▶ **What is needed**
What you return must match the records word for word, except that pictures are dropped.

======== Provided records ========

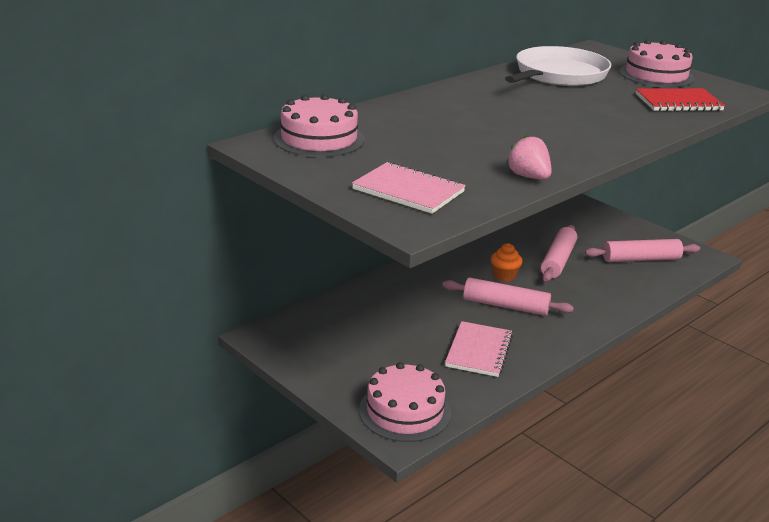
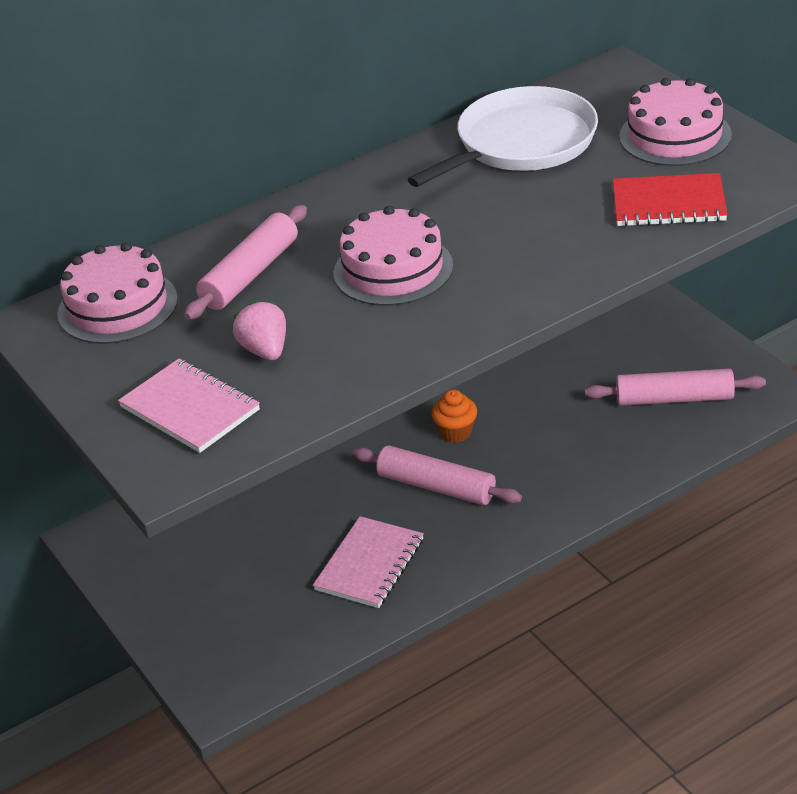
camera: 15 degrees right, 10 degrees up
pink cake [359,362,451,442] -> pink cake moved to [333,206,453,306]
pink strawberry [506,135,552,179] -> pink strawberry moved to [233,301,286,360]
pink rolling pin [541,225,577,282] -> pink rolling pin moved to [184,205,307,320]

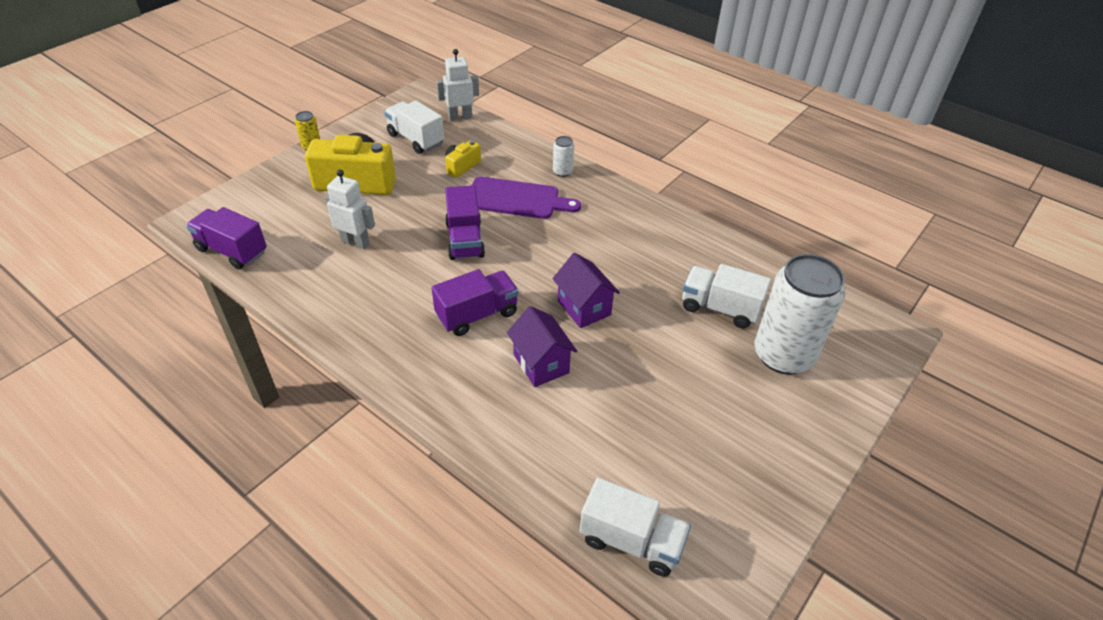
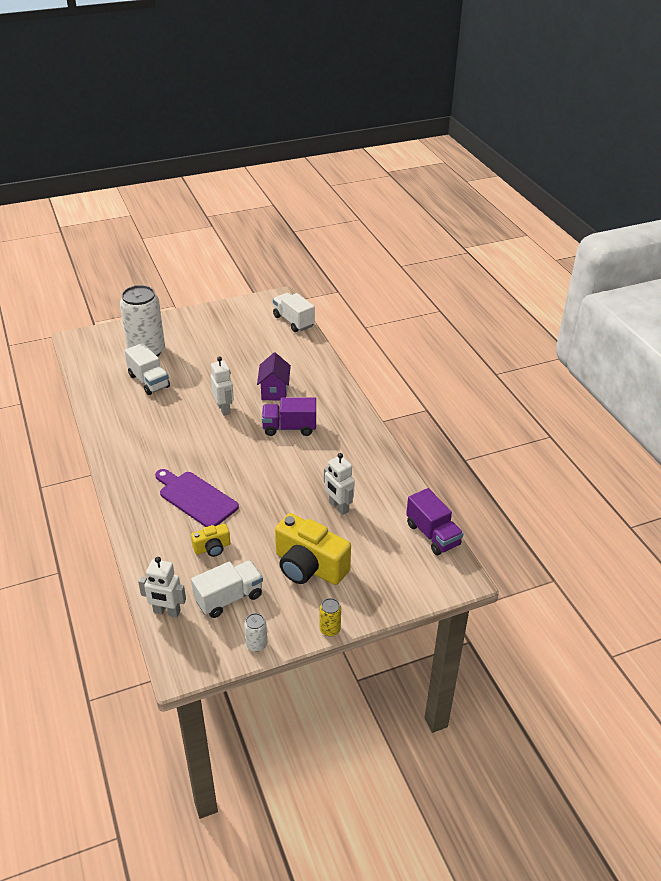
camera: 150 degrees left, 5 degrees down
white truck [384,101,444,154] -> white truck turned 105 degrees counterclockwise [191,560,263,618]
purple truck [445,185,485,260] -> none
white can [553,136,574,177] -> white can moved to [244,613,267,652]
purple house [553,253,620,328] -> white robot [210,357,234,416]

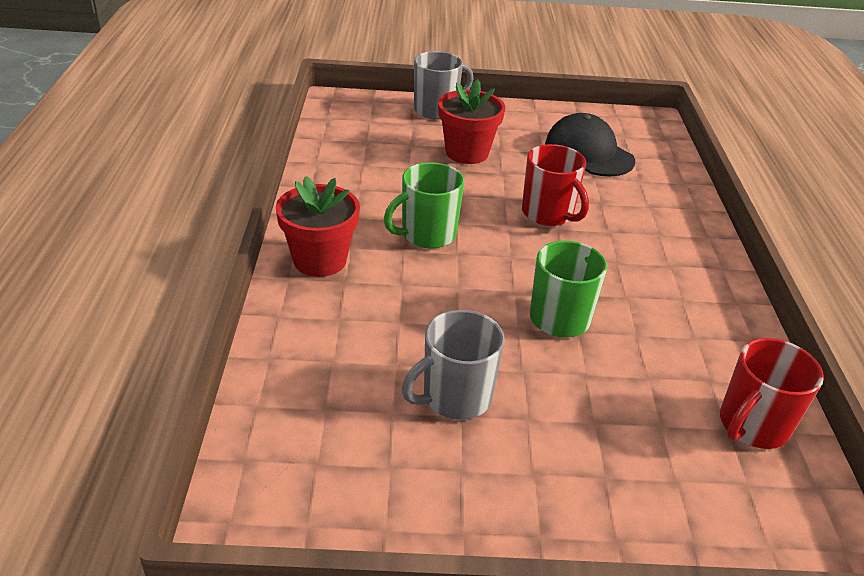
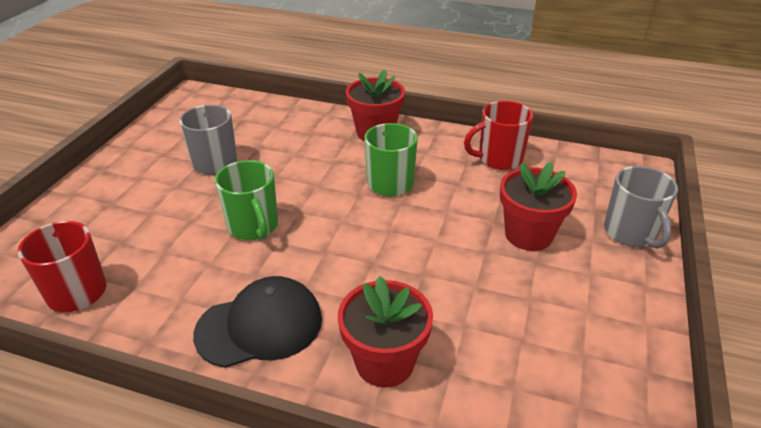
camera: 110 degrees right, 0 degrees up
red mug [522,144,589,226] -> red mug moved to [464,101,533,170]
black cap [545,113,635,176] -> black cap moved to [193,276,322,368]
none -> red flower pot [338,276,433,388]

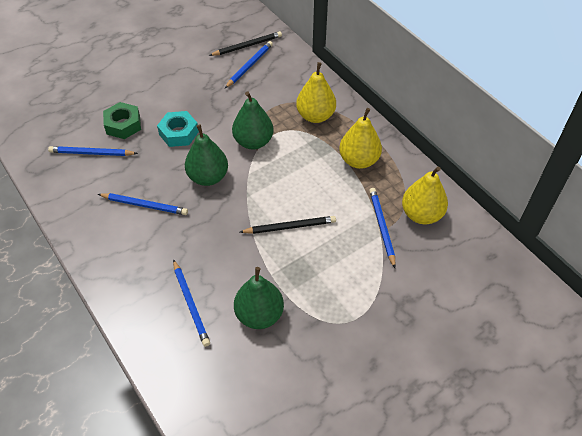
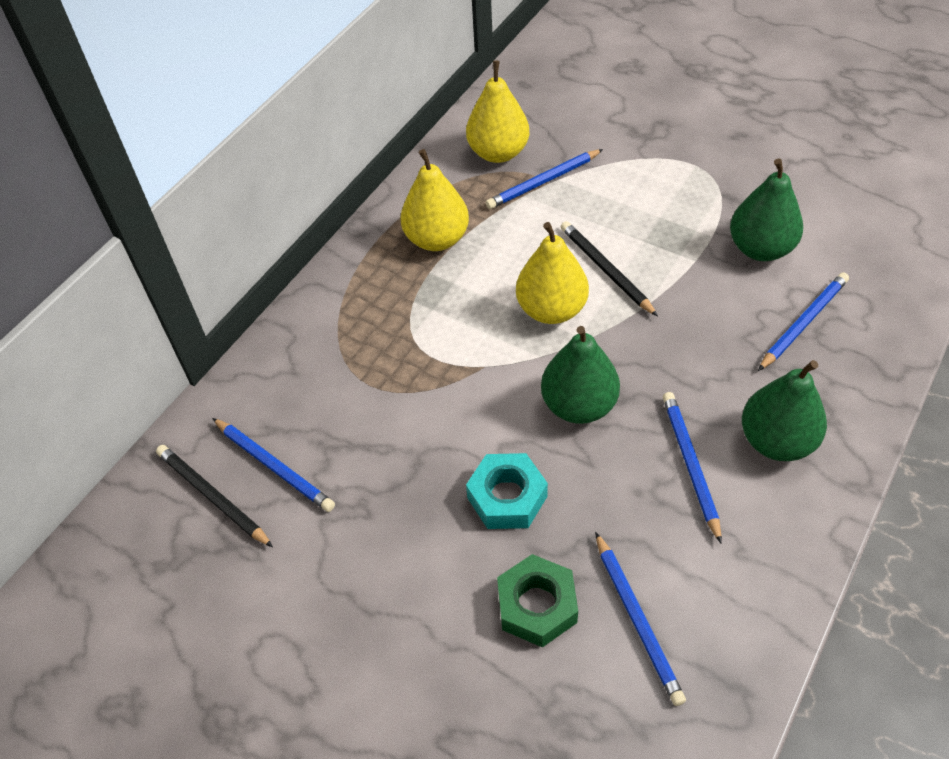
camera: 110 degrees left, 0 degrees up
blue pencil [225,41,273,88] -> blue pencil turned 150 degrees counterclockwise [212,418,335,512]
green pear [232,91,274,150] -> green pear moved to [742,360,827,461]
yellow pear [296,62,336,123] -> yellow pear moved to [516,222,589,324]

========

▶ **Reply**
camera: 15 degrees right, 10 degrees up
pink cake [359,362,451,442] -> pink cake moved to [333,206,453,306]
pink strawberry [506,135,552,179] -> pink strawberry moved to [233,301,286,360]
pink rolling pin [541,225,577,282] -> pink rolling pin moved to [184,205,307,320]

camera: 150 degrees left, 5 degrees down
white truck [384,101,444,154] -> white truck turned 105 degrees counterclockwise [191,560,263,618]
purple truck [445,185,485,260] -> none
white can [553,136,574,177] -> white can moved to [244,613,267,652]
purple house [553,253,620,328] -> white robot [210,357,234,416]

camera: 110 degrees right, 0 degrees up
red mug [522,144,589,226] -> red mug moved to [464,101,533,170]
black cap [545,113,635,176] -> black cap moved to [193,276,322,368]
none -> red flower pot [338,276,433,388]

camera: 110 degrees left, 0 degrees up
blue pencil [225,41,273,88] -> blue pencil turned 150 degrees counterclockwise [212,418,335,512]
green pear [232,91,274,150] -> green pear moved to [742,360,827,461]
yellow pear [296,62,336,123] -> yellow pear moved to [516,222,589,324]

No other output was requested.